BEGIN Source material
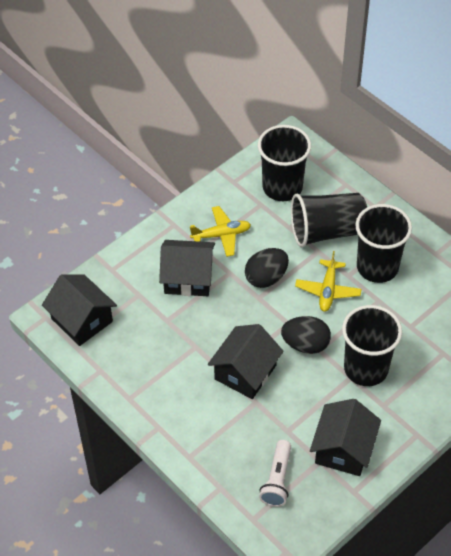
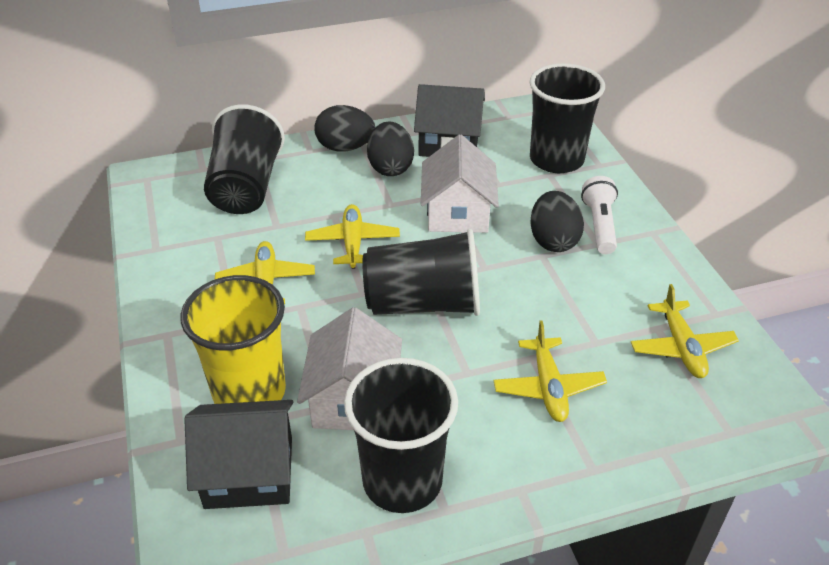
black egg: [245,248,289,288] [281,316,331,354] = 2 -> [314,105,375,152] [367,121,414,176] [530,191,584,252] = 3
black house: [42,275,117,346] [159,240,215,296] [208,324,284,399] [310,399,381,476] = 4 -> [184,400,293,509] [414,84,485,157] = 2
white house: none = 0 -> [297,307,402,430] [421,135,499,233] = 2
yellow cup: none = 0 -> [180,275,286,404] = 1
yellow plane: [190,206,251,257] [295,251,361,312] = 2 -> [215,241,315,304] [305,204,400,269] [493,320,607,422] [631,284,739,378] = 4

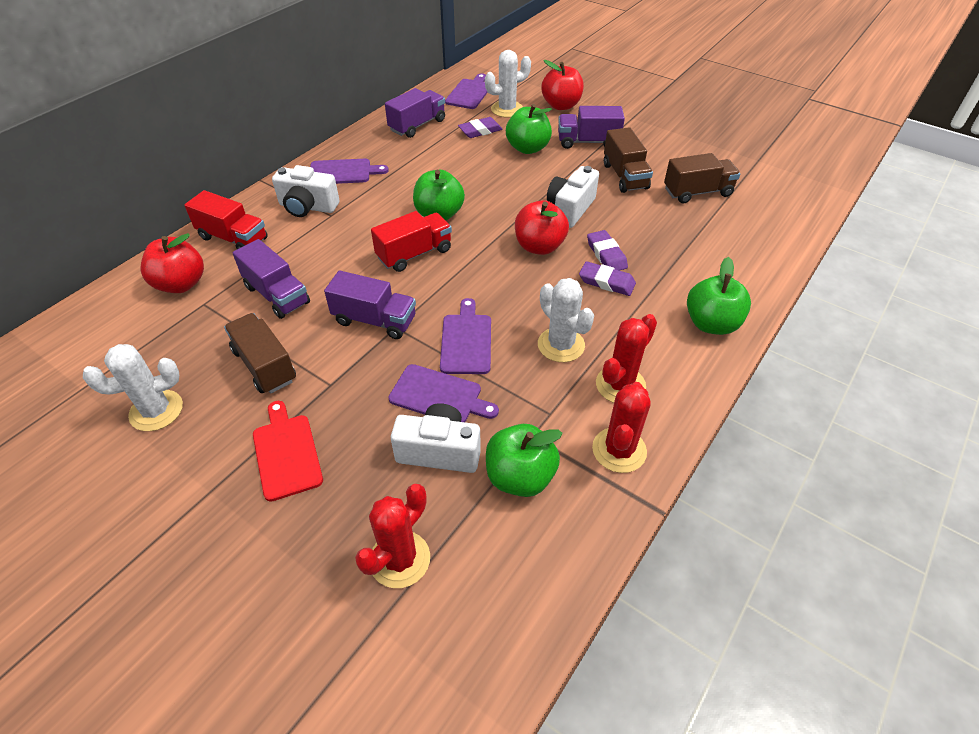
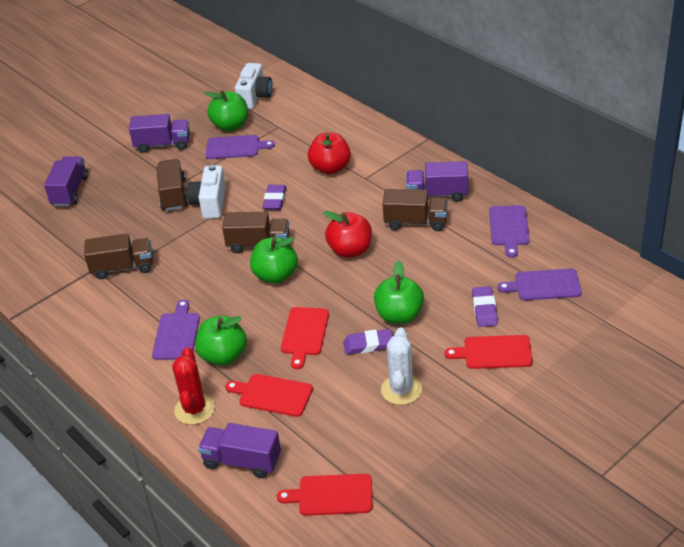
brown truck: [224,313,296,393] [604,127,653,193] [664,153,740,203] = 3 -> [84,233,153,279] [157,159,188,211] [222,212,290,254] [383,189,448,231] = 4
red apple: [141,233,204,293] [515,200,569,255] [541,60,584,110] = 3 -> [308,132,351,175] [323,211,372,258] = 2
red cactus: [355,484,430,588] [592,382,651,473] [596,314,657,403] = 3 -> [172,347,215,425] = 1
red cutting board: [253,401,323,502] = 1 -> [225,374,313,417] [277,474,372,516] [281,307,329,369] [445,335,533,369] = 4
red truck: [184,190,268,249] [371,211,452,272] = 2 -> none = 0
white cactus: [83,344,183,431] [485,50,531,118] [538,278,594,362] = 3 -> [381,327,422,405] = 1
white camera: [272,165,339,217] [391,403,481,473] [547,166,599,228] = 3 -> [187,165,226,219] [235,63,273,109] = 2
END Source material
Exercise goal> Looking at the records above, which lines contain "black"? Copy those lines.

Solution below>
black egg: [245,248,289,288] [281,316,331,354] = 2 -> [314,105,375,152] [367,121,414,176] [530,191,584,252] = 3
black house: [42,275,117,346] [159,240,215,296] [208,324,284,399] [310,399,381,476] = 4 -> [184,400,293,509] [414,84,485,157] = 2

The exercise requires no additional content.